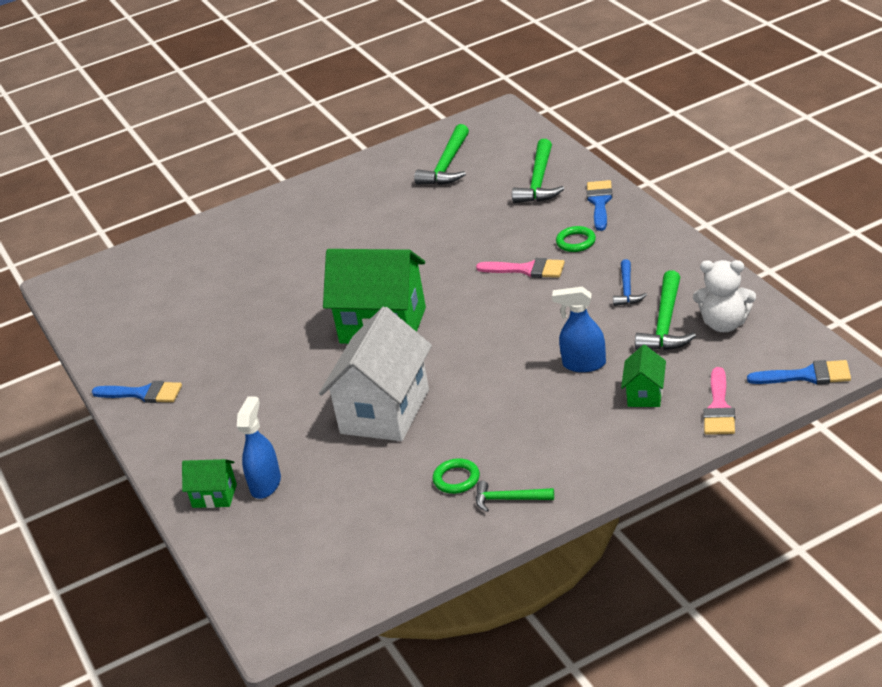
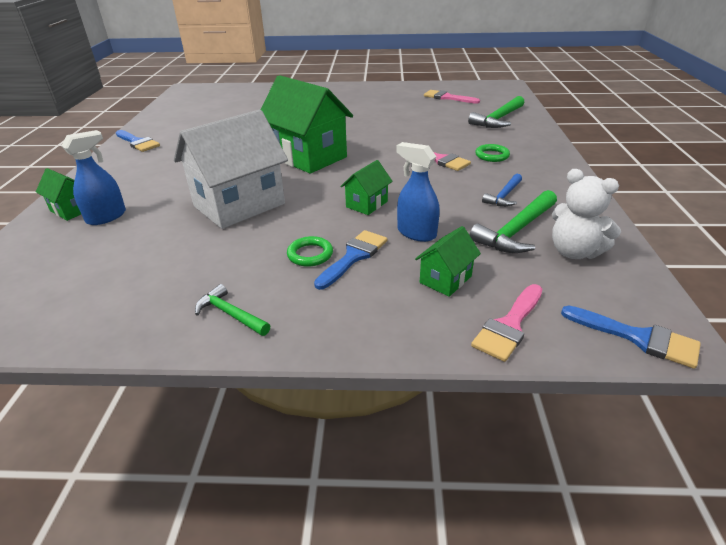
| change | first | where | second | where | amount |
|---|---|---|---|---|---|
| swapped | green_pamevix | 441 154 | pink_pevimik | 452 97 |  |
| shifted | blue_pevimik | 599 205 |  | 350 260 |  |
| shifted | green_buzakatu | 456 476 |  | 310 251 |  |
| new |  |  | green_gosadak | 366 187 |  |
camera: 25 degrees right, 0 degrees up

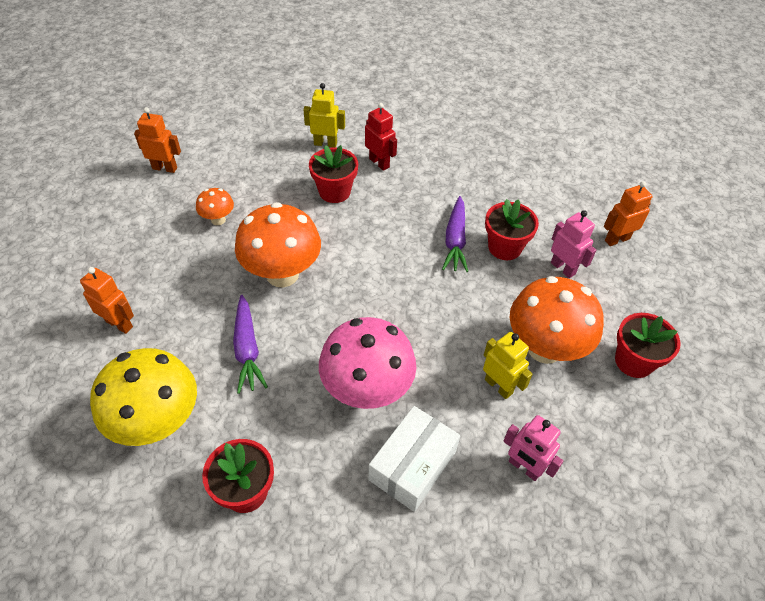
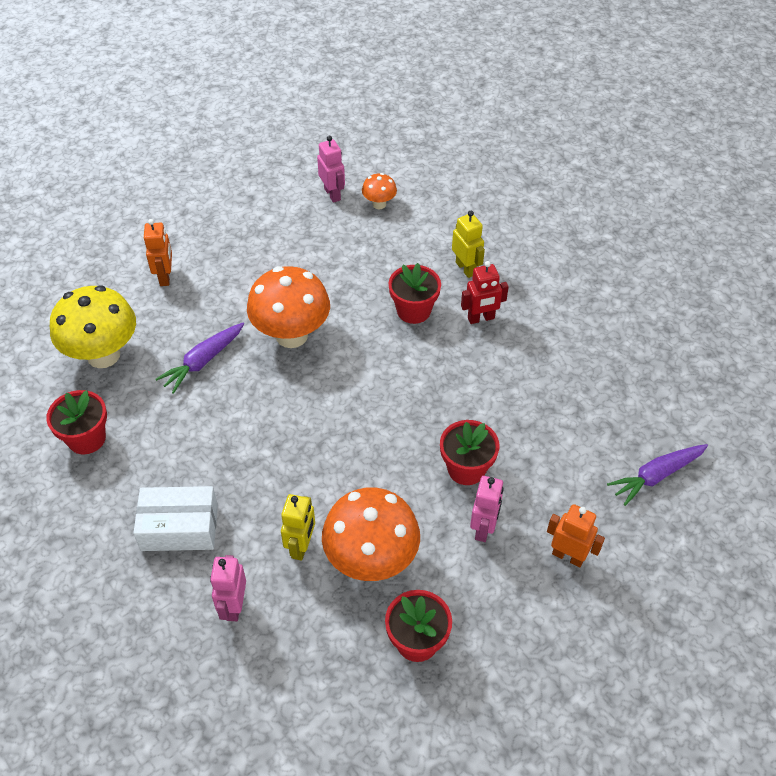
| change | first | where | second | where | amount |
|---|---|---|---|---|---|
| rotated | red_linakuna | 381 137 |  | 485 292 | 60 degrees clockwise |
| repainted | orange_linakuna | 157 140 | pink_linakuna | 331 169 |  |
| shifted | orange_pominel | 215 206 |  | 379 191 |  |
| shifted | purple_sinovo | 455 234 |  | 657 475 |  |
| gone | pink_pominel | 367 363 |  |  |  |
camera: 55 degrees right, 0 degrees up

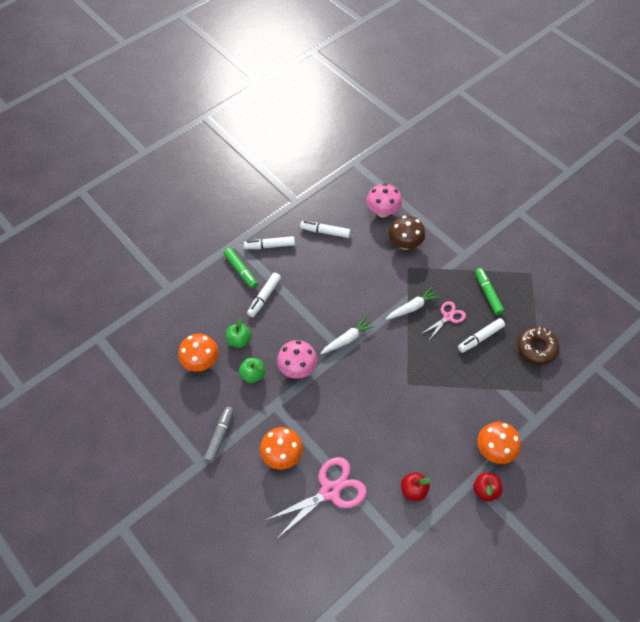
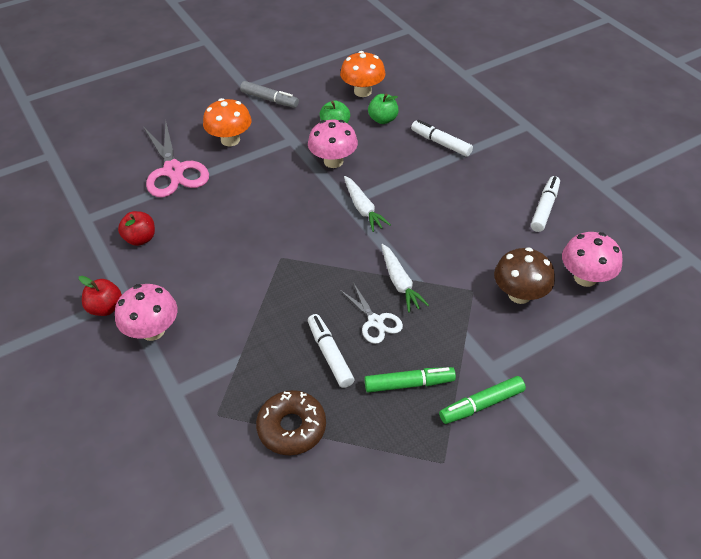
| change | first | where | second | where | amount |
|---|---|---|---|---|---|
| gone | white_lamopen | 269 242 |  |  |  |
| shifted | green_lamopen | 241 268 |  | 482 400 |  |
| repainted | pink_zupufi | 443 320 | white_zupufi | 371 313 |  |
| repainted | orange_pominel | 499 443 | pink_pominel | 146 312 |  |
camera: 100 degrees right, 10 degrees down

• • • •

Could you set down every entry above exactly as it stands, with no images?

| change | first | where | second | where | amount |
|---|---|---|---|---|---|
| swapped | green_pamevix | 441 154 | pink_pevimik | 452 97 |  |
| shifted | blue_pevimik | 599 205 |  | 350 260 |  |
| shifted | green_buzakatu | 456 476 |  | 310 251 |  |
| new |  |  | green_gosadak | 366 187 |  |
camera: 25 degrees right, 0 degrees up

| change | first | where | second | where | amount |
|---|---|---|---|---|---|
| rotated | red_linakuna | 381 137 |  | 485 292 | 60 degrees clockwise |
| repainted | orange_linakuna | 157 140 | pink_linakuna | 331 169 |  |
| shifted | orange_pominel | 215 206 |  | 379 191 |  |
| shifted | purple_sinovo | 455 234 |  | 657 475 |  |
| gone | pink_pominel | 367 363 |  |  |  |
camera: 55 degrees right, 0 degrees up

| change | first | where | second | where | amount |
|---|---|---|---|---|---|
| gone | white_lamopen | 269 242 |  |  |  |
| shifted | green_lamopen | 241 268 |  | 482 400 |  |
| repainted | pink_zupufi | 443 320 | white_zupufi | 371 313 |  |
| repainted | orange_pominel | 499 443 | pink_pominel | 146 312 |  |
camera: 100 degrees right, 10 degrees down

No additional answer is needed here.